Stored items from a collection
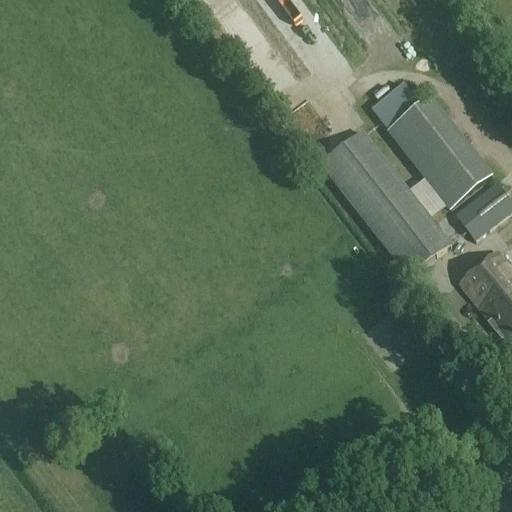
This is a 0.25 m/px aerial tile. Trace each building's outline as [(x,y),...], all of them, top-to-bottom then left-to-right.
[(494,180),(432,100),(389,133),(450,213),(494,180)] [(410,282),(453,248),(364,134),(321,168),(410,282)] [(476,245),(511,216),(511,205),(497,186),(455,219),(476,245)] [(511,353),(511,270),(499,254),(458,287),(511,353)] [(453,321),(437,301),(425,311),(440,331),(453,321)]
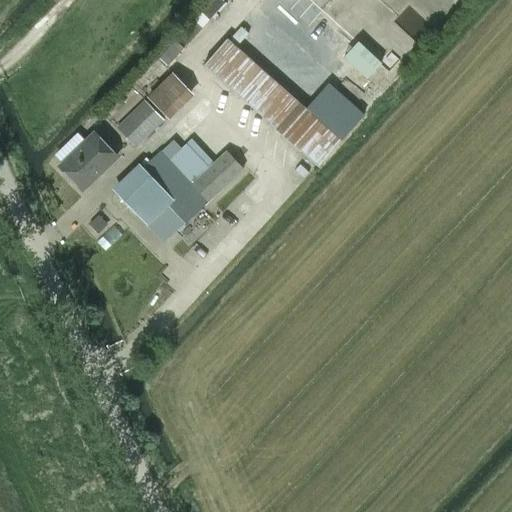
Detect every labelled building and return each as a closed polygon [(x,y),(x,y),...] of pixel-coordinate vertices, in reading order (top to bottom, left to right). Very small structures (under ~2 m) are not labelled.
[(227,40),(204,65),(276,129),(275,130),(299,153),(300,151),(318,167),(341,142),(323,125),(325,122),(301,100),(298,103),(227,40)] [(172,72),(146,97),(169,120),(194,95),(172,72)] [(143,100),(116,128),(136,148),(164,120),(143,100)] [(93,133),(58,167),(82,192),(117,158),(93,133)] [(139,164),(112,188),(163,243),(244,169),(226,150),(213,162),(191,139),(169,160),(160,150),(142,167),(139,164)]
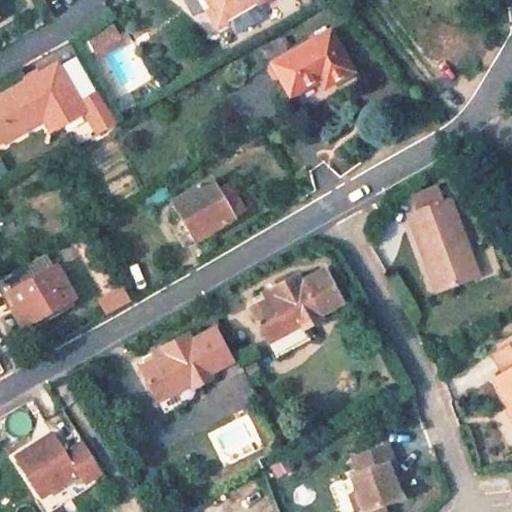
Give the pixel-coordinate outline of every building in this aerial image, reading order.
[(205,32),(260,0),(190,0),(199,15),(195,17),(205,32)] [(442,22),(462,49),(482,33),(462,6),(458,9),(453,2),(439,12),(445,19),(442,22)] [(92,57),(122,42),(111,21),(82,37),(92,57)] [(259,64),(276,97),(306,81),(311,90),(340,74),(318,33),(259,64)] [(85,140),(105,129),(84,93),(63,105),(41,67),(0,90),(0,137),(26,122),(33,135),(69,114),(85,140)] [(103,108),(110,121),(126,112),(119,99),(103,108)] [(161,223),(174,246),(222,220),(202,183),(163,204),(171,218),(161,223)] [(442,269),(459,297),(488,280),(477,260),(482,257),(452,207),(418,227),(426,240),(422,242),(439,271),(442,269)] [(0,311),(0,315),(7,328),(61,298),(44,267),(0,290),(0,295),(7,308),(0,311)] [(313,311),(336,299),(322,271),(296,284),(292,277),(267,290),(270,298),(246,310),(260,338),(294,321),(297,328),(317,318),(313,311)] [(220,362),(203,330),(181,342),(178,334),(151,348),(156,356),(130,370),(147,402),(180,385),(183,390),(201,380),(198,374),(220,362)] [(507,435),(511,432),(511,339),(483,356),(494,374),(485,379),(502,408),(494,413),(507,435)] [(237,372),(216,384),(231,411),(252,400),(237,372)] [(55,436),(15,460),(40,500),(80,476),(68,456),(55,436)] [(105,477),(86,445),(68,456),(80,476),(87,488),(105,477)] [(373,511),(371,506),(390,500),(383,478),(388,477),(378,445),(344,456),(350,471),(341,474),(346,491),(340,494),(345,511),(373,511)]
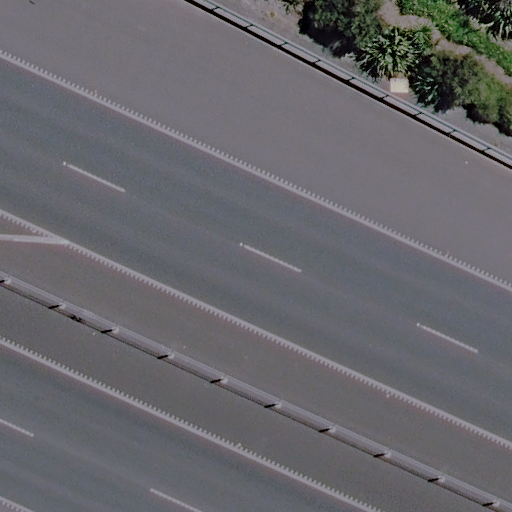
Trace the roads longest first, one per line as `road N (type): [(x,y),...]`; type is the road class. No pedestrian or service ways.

==

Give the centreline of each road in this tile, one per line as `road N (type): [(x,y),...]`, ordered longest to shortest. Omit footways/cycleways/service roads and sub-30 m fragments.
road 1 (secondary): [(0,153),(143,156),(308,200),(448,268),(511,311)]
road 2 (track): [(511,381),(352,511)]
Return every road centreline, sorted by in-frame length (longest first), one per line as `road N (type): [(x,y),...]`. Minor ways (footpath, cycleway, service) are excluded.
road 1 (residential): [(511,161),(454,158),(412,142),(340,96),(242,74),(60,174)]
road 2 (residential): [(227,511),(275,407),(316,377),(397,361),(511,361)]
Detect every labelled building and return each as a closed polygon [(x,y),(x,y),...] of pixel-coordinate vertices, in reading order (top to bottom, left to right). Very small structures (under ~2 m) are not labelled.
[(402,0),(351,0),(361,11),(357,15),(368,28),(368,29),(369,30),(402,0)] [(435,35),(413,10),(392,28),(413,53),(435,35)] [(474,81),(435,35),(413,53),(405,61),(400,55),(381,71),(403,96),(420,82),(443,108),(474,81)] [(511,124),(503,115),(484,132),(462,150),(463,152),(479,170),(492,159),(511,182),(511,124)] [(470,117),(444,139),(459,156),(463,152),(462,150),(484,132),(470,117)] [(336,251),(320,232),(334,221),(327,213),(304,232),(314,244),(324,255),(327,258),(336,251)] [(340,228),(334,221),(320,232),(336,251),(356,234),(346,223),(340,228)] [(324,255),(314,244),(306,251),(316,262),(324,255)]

→ **The request**: Can you turn the stretch of the listing from the line containing "Give the centreline" through the line containing "road 2 (track): [(511,381),(352,511)]" into a numbered list, skipping any blank lines?

→ **Result of this exercise**:
1. Give the centreline of each road in this tile, one per line as `road N (type): [(x,y),...]`, ordered longest to shortest. Omit footways/cycleways/service roads and sub-30 m fragments.
2. road 1 (secondary): [(0,153),(143,156),(308,200),(448,268),(511,311)]
3. road 2 (track): [(511,381),(352,511)]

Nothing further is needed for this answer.